*YOUR TASK*. Having located "apple in red 613,463,54,53" in the listing below, write out its line and every following line exactly, last line included, without the pictures.

*DATA FOR THIS TASK*.
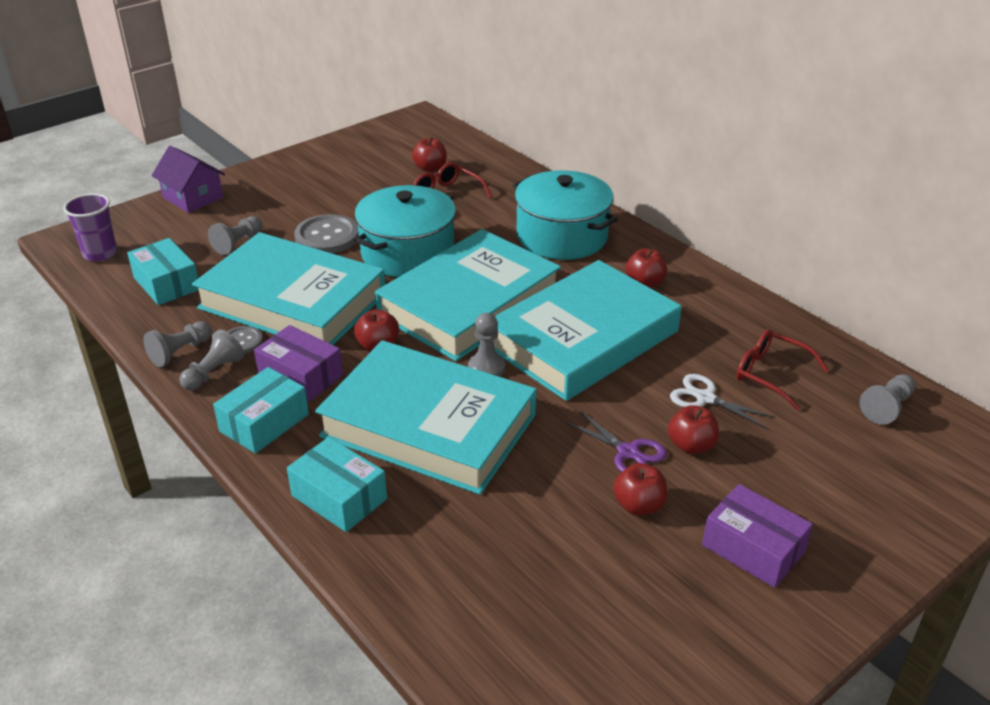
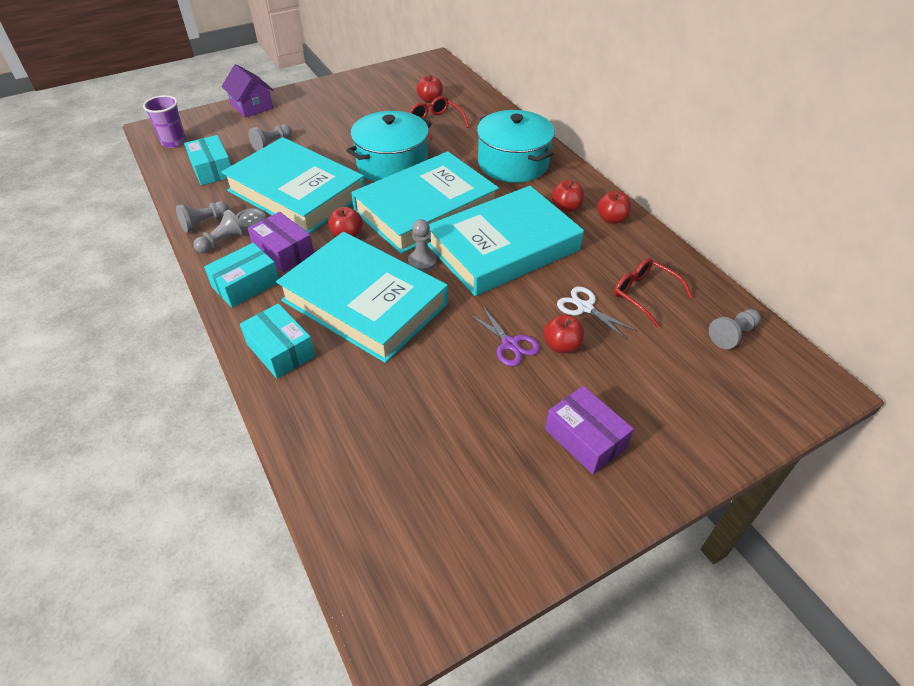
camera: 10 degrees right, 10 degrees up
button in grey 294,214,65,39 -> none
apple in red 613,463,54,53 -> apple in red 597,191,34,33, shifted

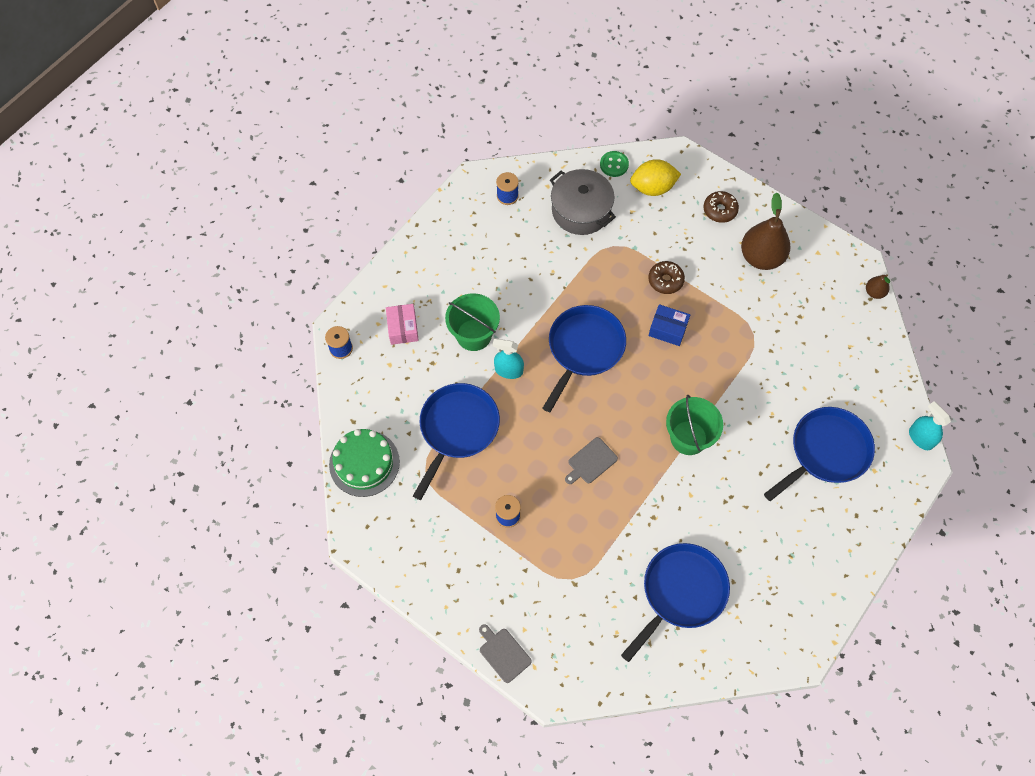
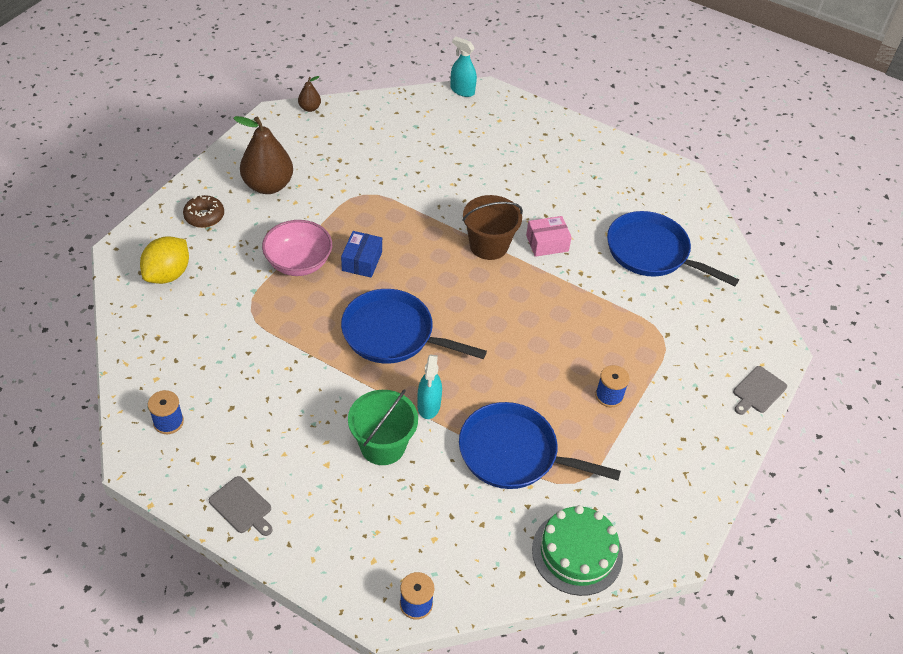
camera: 100 degrees left, 15 degrees down
pot in grey 550,169,66,66 -> none
button in green 600,151,29,26 -> none
pan in blue 764,407,111,94 -> none
box in pink 386,304,33,41 -> box in pink 526,216,46,41, shifted
cutting board in grey 565,437,53,47 -> cutting board in grey 209,476,64,60, shifted
donut in brown 648,261,37,33 -> bowl in pink 262,220,70,56
bucket in green 666,395,57,60 -> bucket in brown 462,195,61,65
lemon in yellow 630,159,51,37 -> lemon in yellow 140,236,49,48, 45 degrees clockwise
spray bottle in turquoise 909,401,42,49 -> spray bottle in turquoise 450,37,27,60, 75 degrees clockwise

*EXERCISE SOLUTION*.
apple in red 613,463,54,53 -> apple in red 597,191,34,33, shifted

camera: 100 degrees left, 15 degrees down
pot in grey 550,169,66,66 -> none
button in green 600,151,29,26 -> none
pan in blue 764,407,111,94 -> none
box in pink 386,304,33,41 -> box in pink 526,216,46,41, shifted
cutting board in grey 565,437,53,47 -> cutting board in grey 209,476,64,60, shifted
donut in brown 648,261,37,33 -> bowl in pink 262,220,70,56
bucket in green 666,395,57,60 -> bucket in brown 462,195,61,65
lemon in yellow 630,159,51,37 -> lemon in yellow 140,236,49,48, 45 degrees clockwise
spray bottle in turquoise 909,401,42,49 -> spray bottle in turquoise 450,37,27,60, 75 degrees clockwise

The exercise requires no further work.